INPUT:
■ ■ ■ ■
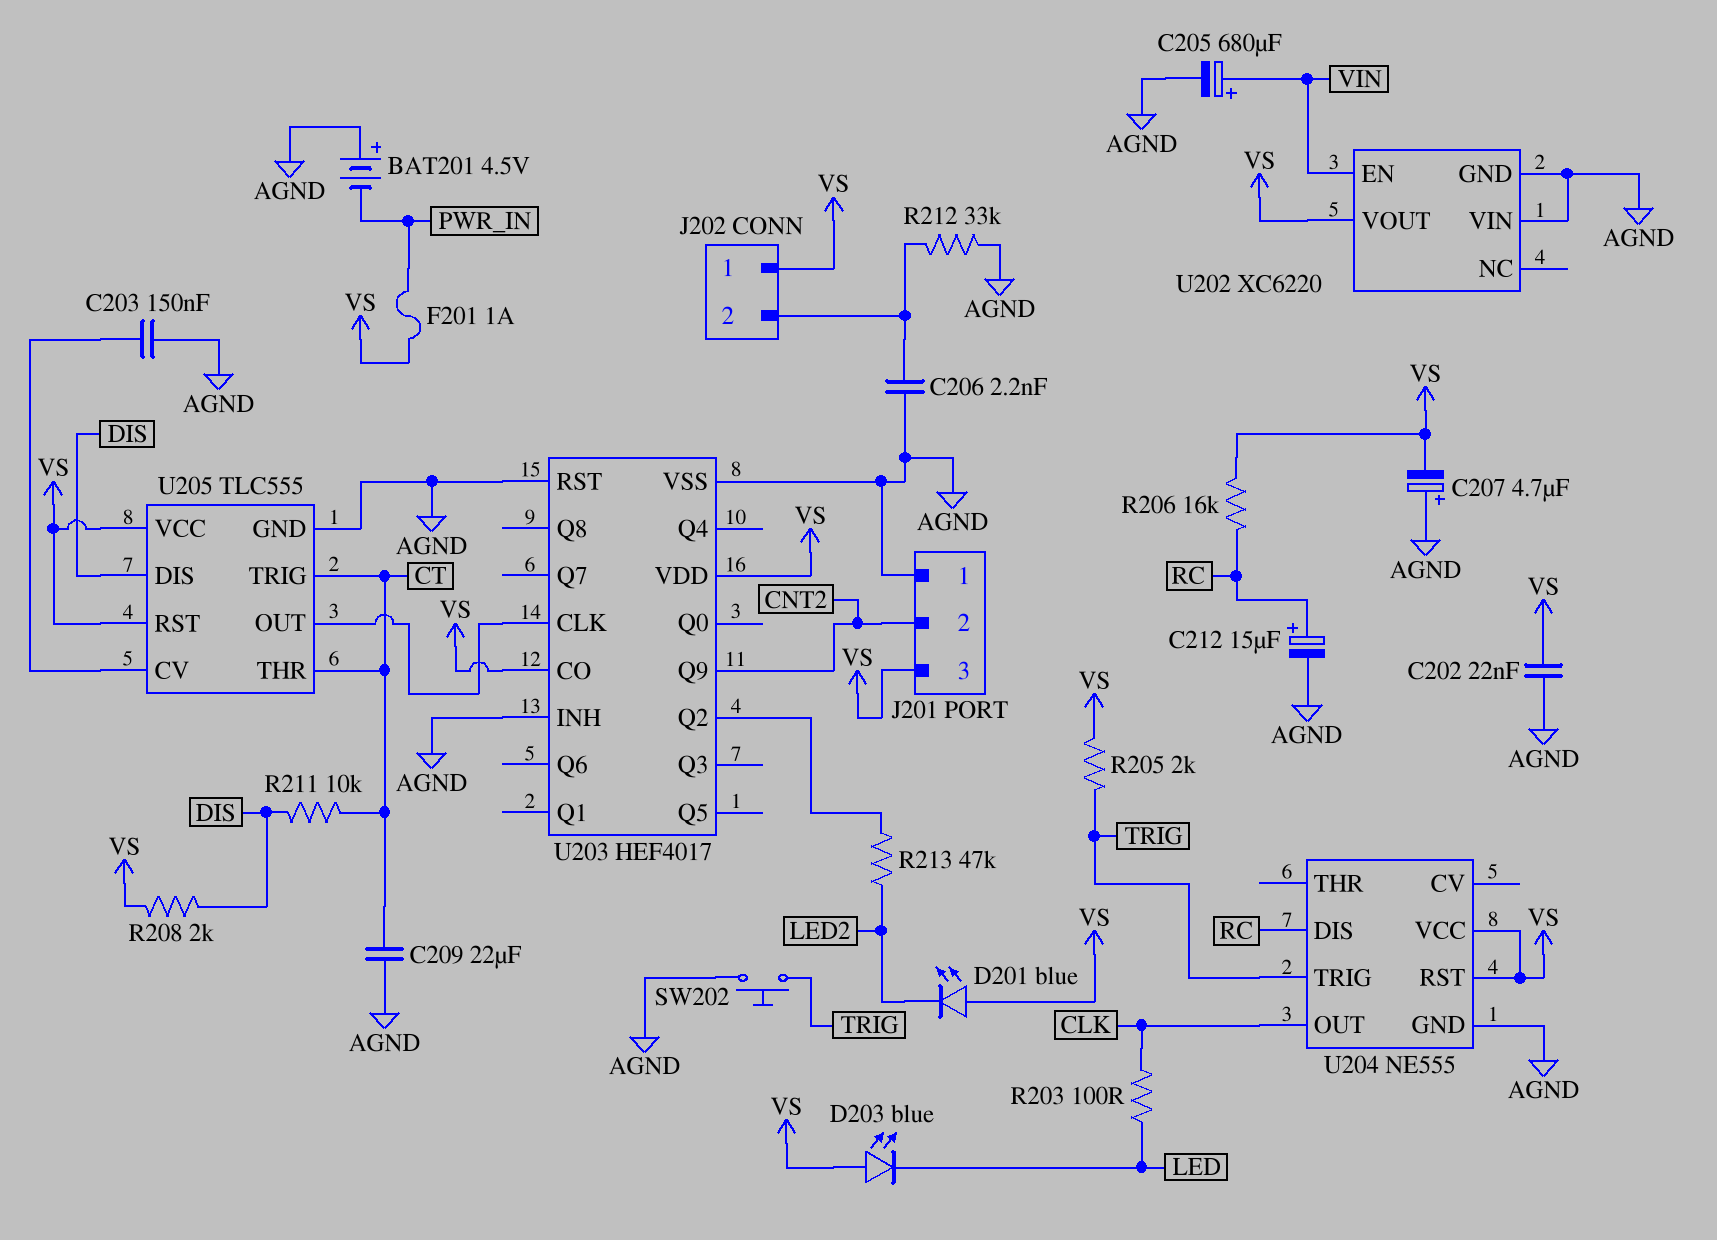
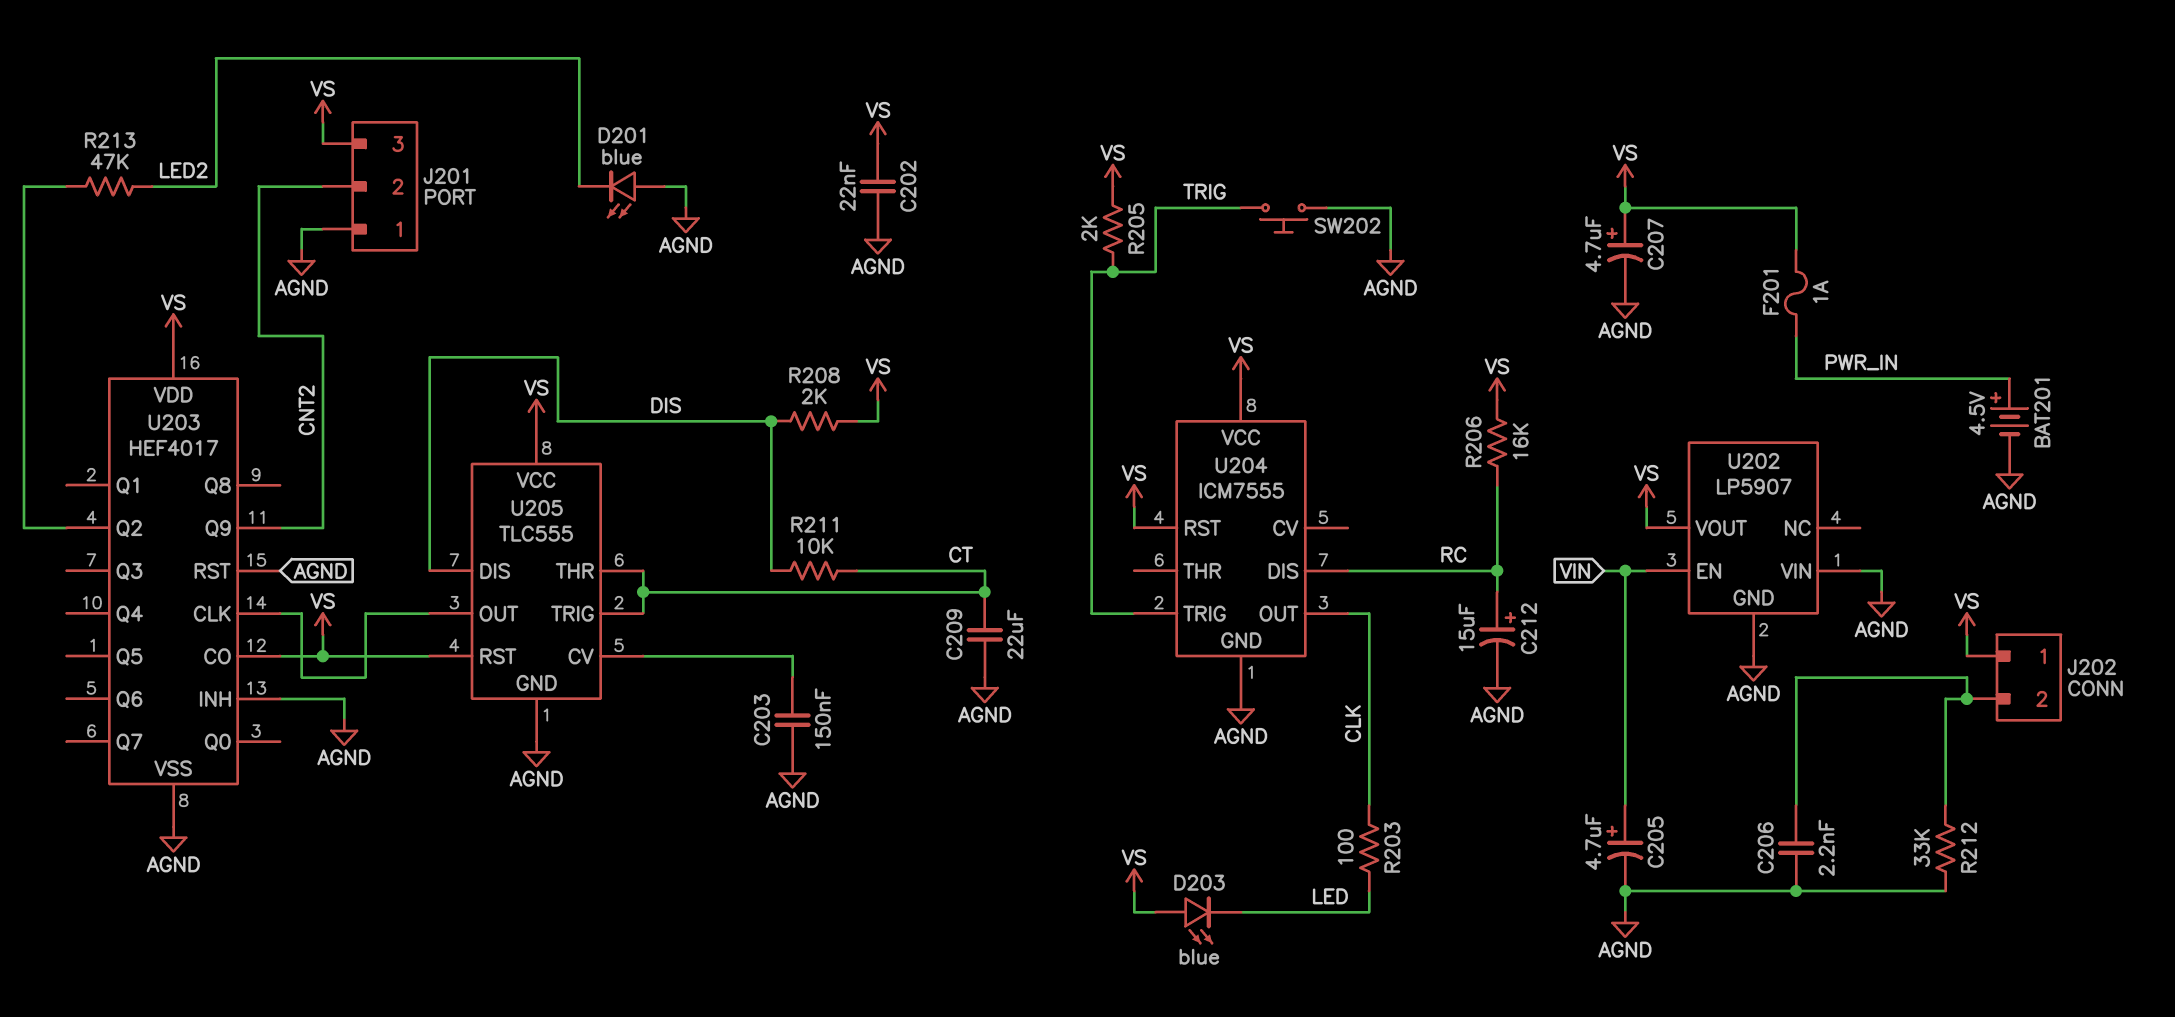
BAT201: 4.5V (plus AGND, minus PWR_IN) -> 4.5V (plus PWR_IN, minus AGND)
C205: 680uF (plus VIN, minus AGND) -> 4.7uF (plus VIN, minus AGND)
C207: 4.7uF (plus AGND, minus VS) -> 4.7uF (plus VS, minus AGND)
D201: LED blue (A VS, K LED2) -> LED blue (A AGND, K LED2)
U202: XC6220 -> LP5907
U204: NE555 -> ICM7555

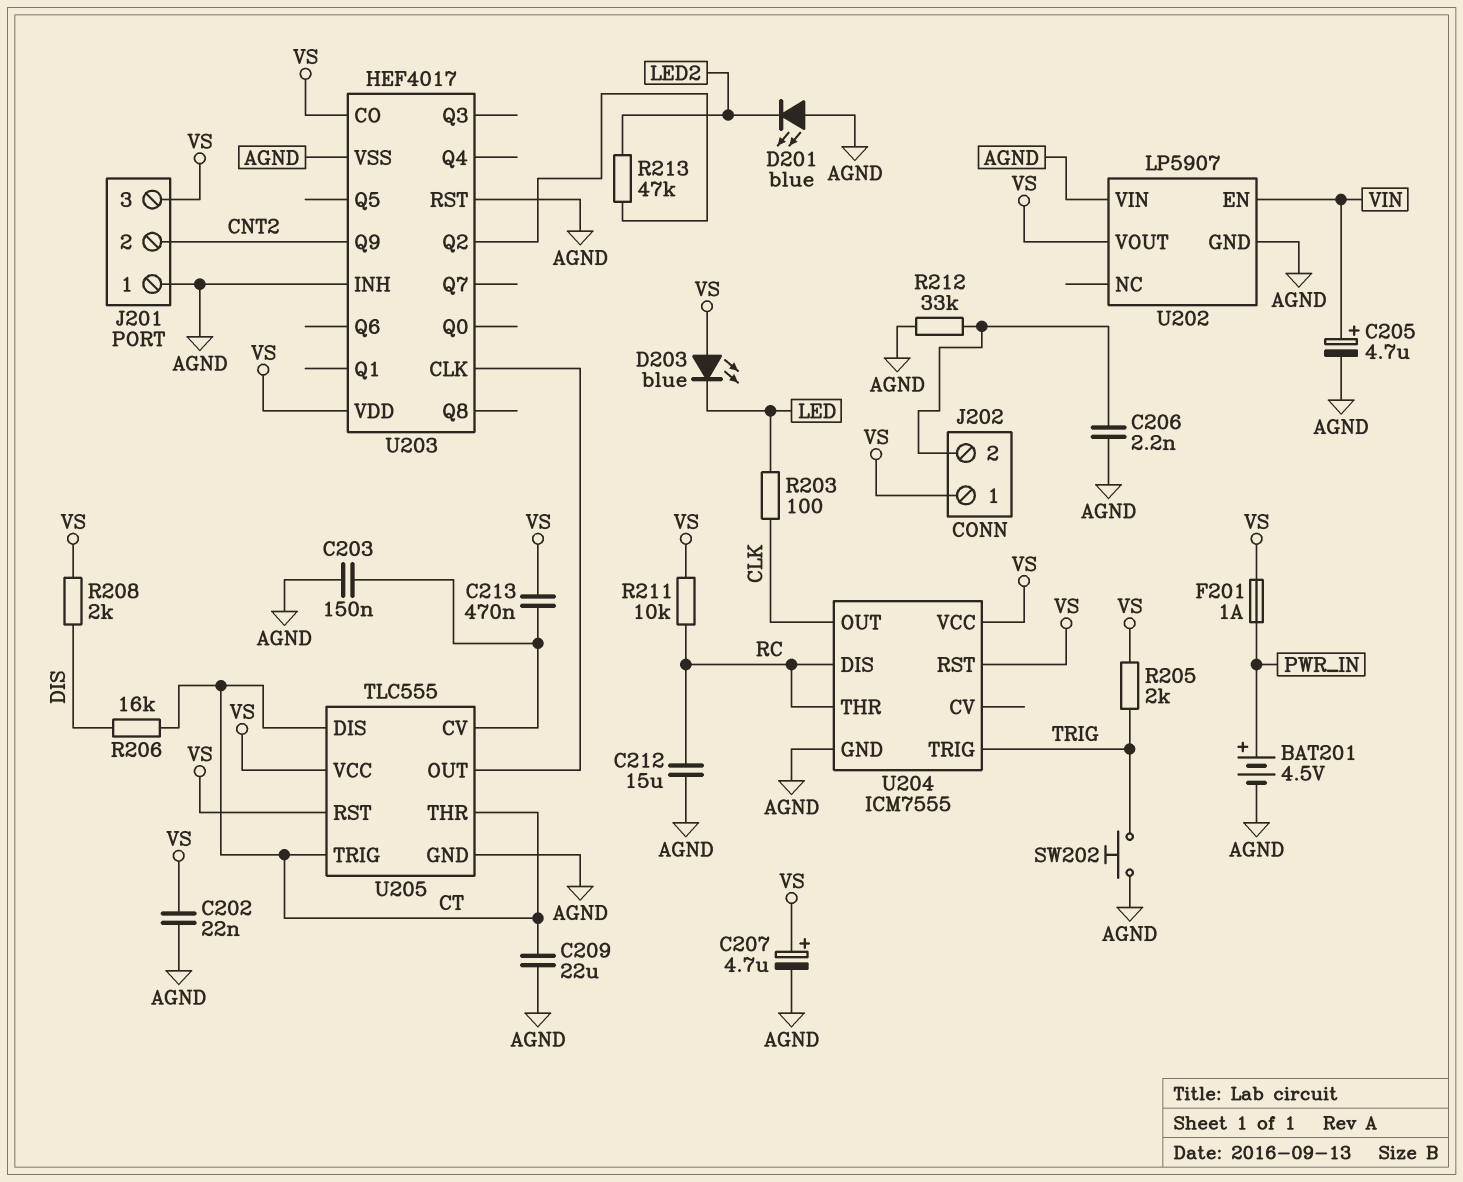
C212: 15uF (plus RC, minus AGND) -> 15uF (AGND, RC)
C213: none -> 470nF (U205/CV, VS)
R206: 16k (RC, VS) -> 16k (CT, DIS)
R211: 10k (CT, DIS) -> 10k (RC, VS)
U204 pin THR: none -> RC
U205 pin DIS: DIS -> CT

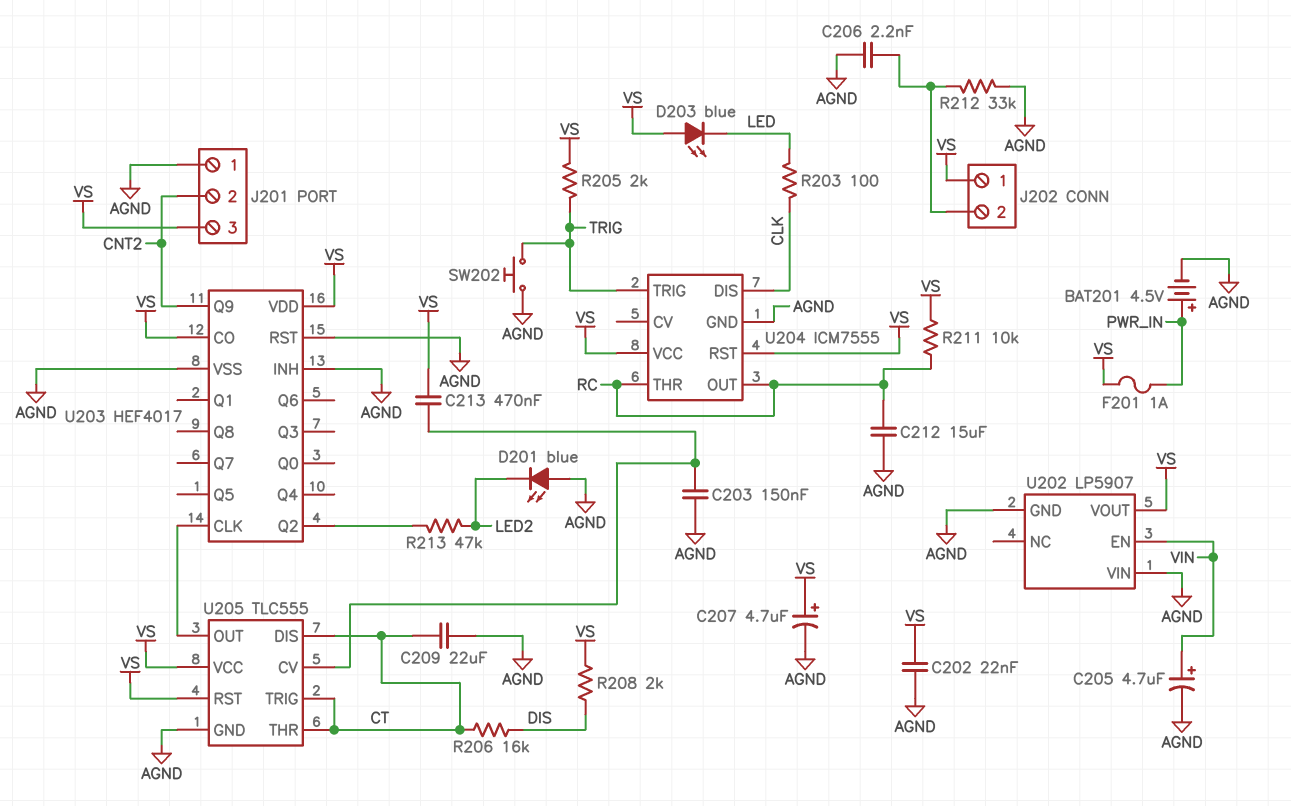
U204 pin DIS: RC -> CLK
U204 pin OUT: CLK -> RC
■ ■ ■ ■
WHAT IS NEEDED: Each line from the one that holds "U202: XC6220 -> LP5907" through the end of the material should be repeated exactly, and nothing more. Leave out any picture.

EXERCISE SOLUTION:
U202: XC6220 -> LP5907
U204: NE555 -> ICM7555

C212: 15uF (plus RC, minus AGND) -> 15uF (AGND, RC)
C213: none -> 470nF (U205/CV, VS)
R206: 16k (RC, VS) -> 16k (CT, DIS)
R211: 10k (CT, DIS) -> 10k (RC, VS)
U204 pin THR: none -> RC
U205 pin DIS: DIS -> CT

U204 pin DIS: RC -> CLK
U204 pin OUT: CLK -> RC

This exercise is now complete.